### WHAT YOU WILL DO
In this exercise, return each entry exactly as given.

### Items listed in a dataset
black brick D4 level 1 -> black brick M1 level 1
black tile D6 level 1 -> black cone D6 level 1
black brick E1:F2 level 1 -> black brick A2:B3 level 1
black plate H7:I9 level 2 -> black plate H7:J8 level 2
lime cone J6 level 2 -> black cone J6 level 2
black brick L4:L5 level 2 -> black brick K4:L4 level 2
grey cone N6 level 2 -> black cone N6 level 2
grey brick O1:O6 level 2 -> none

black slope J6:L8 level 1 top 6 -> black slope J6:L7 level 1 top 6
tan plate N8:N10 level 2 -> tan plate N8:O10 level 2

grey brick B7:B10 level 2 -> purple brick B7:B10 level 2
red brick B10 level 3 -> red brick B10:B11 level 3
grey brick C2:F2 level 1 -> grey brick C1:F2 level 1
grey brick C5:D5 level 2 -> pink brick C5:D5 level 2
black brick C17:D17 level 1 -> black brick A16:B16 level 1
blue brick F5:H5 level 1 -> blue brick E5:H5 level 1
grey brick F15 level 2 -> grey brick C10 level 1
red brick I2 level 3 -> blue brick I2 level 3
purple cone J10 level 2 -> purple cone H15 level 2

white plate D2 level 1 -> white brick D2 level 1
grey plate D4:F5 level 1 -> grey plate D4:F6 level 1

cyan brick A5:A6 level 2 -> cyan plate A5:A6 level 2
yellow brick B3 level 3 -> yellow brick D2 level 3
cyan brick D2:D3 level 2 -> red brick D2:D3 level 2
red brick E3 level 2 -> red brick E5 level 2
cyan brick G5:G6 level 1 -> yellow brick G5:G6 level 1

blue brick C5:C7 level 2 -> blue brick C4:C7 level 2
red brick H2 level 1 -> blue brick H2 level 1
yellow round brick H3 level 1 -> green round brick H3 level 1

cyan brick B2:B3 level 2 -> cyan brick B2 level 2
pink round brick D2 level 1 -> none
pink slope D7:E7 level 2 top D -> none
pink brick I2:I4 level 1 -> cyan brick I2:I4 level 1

### ANSWER SECTION
black brick D4 level 1 -> black brick M1 level 1
black tile D6 level 1 -> black cone D6 level 1
black brick E1:F2 level 1 -> black brick A2:B3 level 1
black plate H7:I9 level 2 -> black plate H7:J8 level 2
lime cone J6 level 2 -> black cone J6 level 2
black brick L4:L5 level 2 -> black brick K4:L4 level 2
grey cone N6 level 2 -> black cone N6 level 2
grey brick O1:O6 level 2 -> none

black slope J6:L8 level 1 top 6 -> black slope J6:L7 level 1 top 6
tan plate N8:N10 level 2 -> tan plate N8:O10 level 2

grey brick B7:B10 level 2 -> purple brick B7:B10 level 2
red brick B10 level 3 -> red brick B10:B11 level 3
grey brick C2:F2 level 1 -> grey brick C1:F2 level 1
grey brick C5:D5 level 2 -> pink brick C5:D5 level 2
black brick C17:D17 level 1 -> black brick A16:B16 level 1
blue brick F5:H5 level 1 -> blue brick E5:H5 level 1
grey brick F15 level 2 -> grey brick C10 level 1
red brick I2 level 3 -> blue brick I2 level 3
purple cone J10 level 2 -> purple cone H15 level 2

white plate D2 level 1 -> white brick D2 level 1
grey plate D4:F5 level 1 -> grey plate D4:F6 level 1

cyan brick A5:A6 level 2 -> cyan plate A5:A6 level 2
yellow brick B3 level 3 -> yellow brick D2 level 3
cyan brick D2:D3 level 2 -> red brick D2:D3 level 2
red brick E3 level 2 -> red brick E5 level 2
cyan brick G5:G6 level 1 -> yellow brick G5:G6 level 1

blue brick C5:C7 level 2 -> blue brick C4:C7 level 2
red brick H2 level 1 -> blue brick H2 level 1
yellow round brick H3 level 1 -> green round brick H3 level 1

cyan brick B2:B3 level 2 -> cyan brick B2 level 2
pink round brick D2 level 1 -> none
pink slope D7:E7 level 2 top D -> none
pink brick I2:I4 level 1 -> cyan brick I2:I4 level 1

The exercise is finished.